Record excerpts:
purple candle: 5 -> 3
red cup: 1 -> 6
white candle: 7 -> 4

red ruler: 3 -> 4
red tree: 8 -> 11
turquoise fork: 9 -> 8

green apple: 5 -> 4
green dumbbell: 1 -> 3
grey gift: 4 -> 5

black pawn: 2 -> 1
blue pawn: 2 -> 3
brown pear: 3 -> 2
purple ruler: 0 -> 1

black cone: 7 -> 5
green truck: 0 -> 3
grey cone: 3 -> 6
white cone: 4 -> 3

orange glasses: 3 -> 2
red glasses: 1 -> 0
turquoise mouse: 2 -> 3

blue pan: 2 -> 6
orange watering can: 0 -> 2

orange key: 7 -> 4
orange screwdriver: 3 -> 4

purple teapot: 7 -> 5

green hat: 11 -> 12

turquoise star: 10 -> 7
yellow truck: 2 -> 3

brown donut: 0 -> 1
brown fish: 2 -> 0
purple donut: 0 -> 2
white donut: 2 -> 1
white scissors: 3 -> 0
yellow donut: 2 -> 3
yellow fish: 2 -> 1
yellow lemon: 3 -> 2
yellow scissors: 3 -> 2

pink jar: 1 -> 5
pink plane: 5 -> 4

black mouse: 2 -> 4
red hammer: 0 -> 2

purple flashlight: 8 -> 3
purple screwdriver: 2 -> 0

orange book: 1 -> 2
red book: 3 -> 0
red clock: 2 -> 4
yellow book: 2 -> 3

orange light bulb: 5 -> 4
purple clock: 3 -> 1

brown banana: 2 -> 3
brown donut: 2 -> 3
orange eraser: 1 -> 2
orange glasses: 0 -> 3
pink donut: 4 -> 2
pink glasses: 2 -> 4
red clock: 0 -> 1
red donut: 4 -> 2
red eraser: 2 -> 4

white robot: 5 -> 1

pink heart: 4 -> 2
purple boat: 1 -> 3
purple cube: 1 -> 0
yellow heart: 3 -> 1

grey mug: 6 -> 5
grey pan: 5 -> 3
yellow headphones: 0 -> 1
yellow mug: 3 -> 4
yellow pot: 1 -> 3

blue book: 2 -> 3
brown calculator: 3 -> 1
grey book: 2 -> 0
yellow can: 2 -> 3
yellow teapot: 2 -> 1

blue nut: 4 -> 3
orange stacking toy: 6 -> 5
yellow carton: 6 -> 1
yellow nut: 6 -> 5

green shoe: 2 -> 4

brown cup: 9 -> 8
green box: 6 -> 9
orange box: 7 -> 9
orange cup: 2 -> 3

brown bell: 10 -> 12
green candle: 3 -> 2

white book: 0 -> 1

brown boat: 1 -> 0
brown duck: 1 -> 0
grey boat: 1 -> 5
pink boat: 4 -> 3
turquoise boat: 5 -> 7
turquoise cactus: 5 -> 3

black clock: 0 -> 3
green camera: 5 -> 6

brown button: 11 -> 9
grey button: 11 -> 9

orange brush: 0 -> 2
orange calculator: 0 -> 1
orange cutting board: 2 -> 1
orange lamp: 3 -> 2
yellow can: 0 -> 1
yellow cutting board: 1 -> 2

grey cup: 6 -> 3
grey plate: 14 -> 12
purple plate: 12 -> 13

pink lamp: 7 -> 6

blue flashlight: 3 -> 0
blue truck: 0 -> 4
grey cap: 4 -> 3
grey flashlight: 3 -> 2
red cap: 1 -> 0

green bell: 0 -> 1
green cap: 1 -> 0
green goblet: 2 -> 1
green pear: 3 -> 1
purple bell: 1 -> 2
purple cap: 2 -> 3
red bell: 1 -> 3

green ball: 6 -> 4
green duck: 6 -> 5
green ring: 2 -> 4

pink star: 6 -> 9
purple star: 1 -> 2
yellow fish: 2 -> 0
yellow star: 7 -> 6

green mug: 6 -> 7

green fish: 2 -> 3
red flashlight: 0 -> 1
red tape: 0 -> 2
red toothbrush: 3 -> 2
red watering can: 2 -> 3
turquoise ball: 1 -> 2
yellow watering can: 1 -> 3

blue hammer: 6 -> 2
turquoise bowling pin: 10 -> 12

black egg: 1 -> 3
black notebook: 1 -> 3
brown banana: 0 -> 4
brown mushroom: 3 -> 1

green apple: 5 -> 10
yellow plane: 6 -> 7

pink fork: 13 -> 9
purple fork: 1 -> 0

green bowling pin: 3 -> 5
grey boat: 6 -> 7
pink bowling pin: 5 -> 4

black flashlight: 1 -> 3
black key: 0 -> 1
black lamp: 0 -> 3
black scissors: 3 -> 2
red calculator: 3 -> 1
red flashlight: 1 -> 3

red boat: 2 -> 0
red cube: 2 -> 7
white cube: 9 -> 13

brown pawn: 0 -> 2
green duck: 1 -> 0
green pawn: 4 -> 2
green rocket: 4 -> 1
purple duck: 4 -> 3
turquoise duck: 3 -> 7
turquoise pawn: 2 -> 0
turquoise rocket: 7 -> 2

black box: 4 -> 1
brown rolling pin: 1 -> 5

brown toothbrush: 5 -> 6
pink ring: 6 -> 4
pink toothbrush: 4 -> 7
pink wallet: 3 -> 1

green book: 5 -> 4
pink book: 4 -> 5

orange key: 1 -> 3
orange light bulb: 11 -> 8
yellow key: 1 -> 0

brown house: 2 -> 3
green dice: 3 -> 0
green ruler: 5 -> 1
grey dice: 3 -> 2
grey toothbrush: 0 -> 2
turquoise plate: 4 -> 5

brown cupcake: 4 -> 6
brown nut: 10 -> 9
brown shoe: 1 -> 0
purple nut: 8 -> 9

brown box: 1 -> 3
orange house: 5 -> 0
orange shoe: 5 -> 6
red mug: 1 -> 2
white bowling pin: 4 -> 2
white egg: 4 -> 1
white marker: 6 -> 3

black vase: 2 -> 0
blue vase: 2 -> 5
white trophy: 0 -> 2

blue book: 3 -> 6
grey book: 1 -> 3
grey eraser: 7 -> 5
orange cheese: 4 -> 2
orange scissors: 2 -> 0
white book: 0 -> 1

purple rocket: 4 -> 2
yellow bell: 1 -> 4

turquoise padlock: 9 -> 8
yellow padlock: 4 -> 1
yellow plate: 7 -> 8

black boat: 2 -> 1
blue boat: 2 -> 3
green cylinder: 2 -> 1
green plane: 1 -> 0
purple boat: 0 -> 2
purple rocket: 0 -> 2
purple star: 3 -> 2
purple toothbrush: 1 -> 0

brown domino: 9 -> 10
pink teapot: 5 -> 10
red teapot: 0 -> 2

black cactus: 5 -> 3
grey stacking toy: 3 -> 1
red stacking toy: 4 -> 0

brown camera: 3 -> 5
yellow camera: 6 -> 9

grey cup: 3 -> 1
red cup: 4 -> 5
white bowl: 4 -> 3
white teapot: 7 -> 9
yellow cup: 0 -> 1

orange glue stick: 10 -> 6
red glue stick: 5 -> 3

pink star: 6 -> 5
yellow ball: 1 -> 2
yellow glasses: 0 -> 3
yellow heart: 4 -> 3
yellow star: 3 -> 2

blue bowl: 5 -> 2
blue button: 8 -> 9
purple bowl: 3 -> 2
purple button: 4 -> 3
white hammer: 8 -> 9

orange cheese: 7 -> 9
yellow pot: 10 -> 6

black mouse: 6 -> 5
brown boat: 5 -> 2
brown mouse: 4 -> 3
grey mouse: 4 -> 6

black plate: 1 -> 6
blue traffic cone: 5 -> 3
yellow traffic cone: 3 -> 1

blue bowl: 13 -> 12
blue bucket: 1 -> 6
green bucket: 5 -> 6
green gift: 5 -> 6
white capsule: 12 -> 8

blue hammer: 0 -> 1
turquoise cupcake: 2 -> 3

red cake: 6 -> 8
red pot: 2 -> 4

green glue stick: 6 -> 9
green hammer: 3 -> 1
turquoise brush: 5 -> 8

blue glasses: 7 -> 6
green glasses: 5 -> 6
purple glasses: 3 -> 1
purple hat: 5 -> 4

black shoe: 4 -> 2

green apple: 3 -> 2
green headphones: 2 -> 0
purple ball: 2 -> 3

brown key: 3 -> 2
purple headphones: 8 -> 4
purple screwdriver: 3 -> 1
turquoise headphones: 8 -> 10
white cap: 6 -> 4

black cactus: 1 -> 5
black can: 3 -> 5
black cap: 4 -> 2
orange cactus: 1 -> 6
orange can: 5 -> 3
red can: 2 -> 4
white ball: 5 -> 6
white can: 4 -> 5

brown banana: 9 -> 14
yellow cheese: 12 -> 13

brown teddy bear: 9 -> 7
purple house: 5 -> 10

What you need to do: Lines from the start of the entries through the one containing "orange light bulb: 5 -> 4" are to be set down again exactly, both ends included.

Answer to this task:
purple candle: 5 -> 3
red cup: 1 -> 6
white candle: 7 -> 4

red ruler: 3 -> 4
red tree: 8 -> 11
turquoise fork: 9 -> 8

green apple: 5 -> 4
green dumbbell: 1 -> 3
grey gift: 4 -> 5

black pawn: 2 -> 1
blue pawn: 2 -> 3
brown pear: 3 -> 2
purple ruler: 0 -> 1

black cone: 7 -> 5
green truck: 0 -> 3
grey cone: 3 -> 6
white cone: 4 -> 3

orange glasses: 3 -> 2
red glasses: 1 -> 0
turquoise mouse: 2 -> 3

blue pan: 2 -> 6
orange watering can: 0 -> 2

orange key: 7 -> 4
orange screwdriver: 3 -> 4

purple teapot: 7 -> 5

green hat: 11 -> 12

turquoise star: 10 -> 7
yellow truck: 2 -> 3

brown donut: 0 -> 1
brown fish: 2 -> 0
purple donut: 0 -> 2
white donut: 2 -> 1
white scissors: 3 -> 0
yellow donut: 2 -> 3
yellow fish: 2 -> 1
yellow lemon: 3 -> 2
yellow scissors: 3 -> 2

pink jar: 1 -> 5
pink plane: 5 -> 4

black mouse: 2 -> 4
red hammer: 0 -> 2

purple flashlight: 8 -> 3
purple screwdriver: 2 -> 0

orange book: 1 -> 2
red book: 3 -> 0
red clock: 2 -> 4
yellow book: 2 -> 3

orange light bulb: 5 -> 4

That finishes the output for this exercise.